WHAT YOU ARE ASKED TO DO >> Copy exactly. Begin with the line that contains "(596, 511) = (522, 417): none -> green ball" and stop after the last line of the records.

PROVIDED DATA >>
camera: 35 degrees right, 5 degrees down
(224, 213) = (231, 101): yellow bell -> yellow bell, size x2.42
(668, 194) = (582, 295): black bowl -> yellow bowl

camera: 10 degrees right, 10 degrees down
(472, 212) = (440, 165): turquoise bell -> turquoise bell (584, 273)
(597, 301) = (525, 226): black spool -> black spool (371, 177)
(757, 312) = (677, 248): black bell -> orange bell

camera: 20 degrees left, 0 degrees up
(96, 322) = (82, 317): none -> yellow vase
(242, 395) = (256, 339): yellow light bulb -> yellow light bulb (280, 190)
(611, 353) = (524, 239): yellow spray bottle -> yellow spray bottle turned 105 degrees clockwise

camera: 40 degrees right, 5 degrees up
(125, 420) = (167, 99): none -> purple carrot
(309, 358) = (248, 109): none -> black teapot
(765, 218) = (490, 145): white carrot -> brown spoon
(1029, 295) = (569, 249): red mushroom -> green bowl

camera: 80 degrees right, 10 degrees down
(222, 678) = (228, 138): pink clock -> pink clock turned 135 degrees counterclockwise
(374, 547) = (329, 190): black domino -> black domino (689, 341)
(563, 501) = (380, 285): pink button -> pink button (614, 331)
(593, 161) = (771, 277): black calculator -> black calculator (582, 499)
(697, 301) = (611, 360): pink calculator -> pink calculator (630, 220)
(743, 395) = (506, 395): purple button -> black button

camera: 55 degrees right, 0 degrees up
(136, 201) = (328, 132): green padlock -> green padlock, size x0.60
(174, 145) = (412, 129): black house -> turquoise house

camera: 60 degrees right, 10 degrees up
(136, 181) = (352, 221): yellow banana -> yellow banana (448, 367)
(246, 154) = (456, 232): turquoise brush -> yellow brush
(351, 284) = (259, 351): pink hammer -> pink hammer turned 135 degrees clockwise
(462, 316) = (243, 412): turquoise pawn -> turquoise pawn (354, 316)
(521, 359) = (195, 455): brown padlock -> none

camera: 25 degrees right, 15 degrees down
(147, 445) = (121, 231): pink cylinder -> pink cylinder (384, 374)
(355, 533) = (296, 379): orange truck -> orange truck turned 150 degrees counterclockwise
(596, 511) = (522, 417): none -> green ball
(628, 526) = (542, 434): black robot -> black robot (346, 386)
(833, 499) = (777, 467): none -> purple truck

YOUR SOLUTION >>
(596, 511) = (522, 417): none -> green ball
(628, 526) = (542, 434): black robot -> black robot (346, 386)
(833, 499) = (777, 467): none -> purple truck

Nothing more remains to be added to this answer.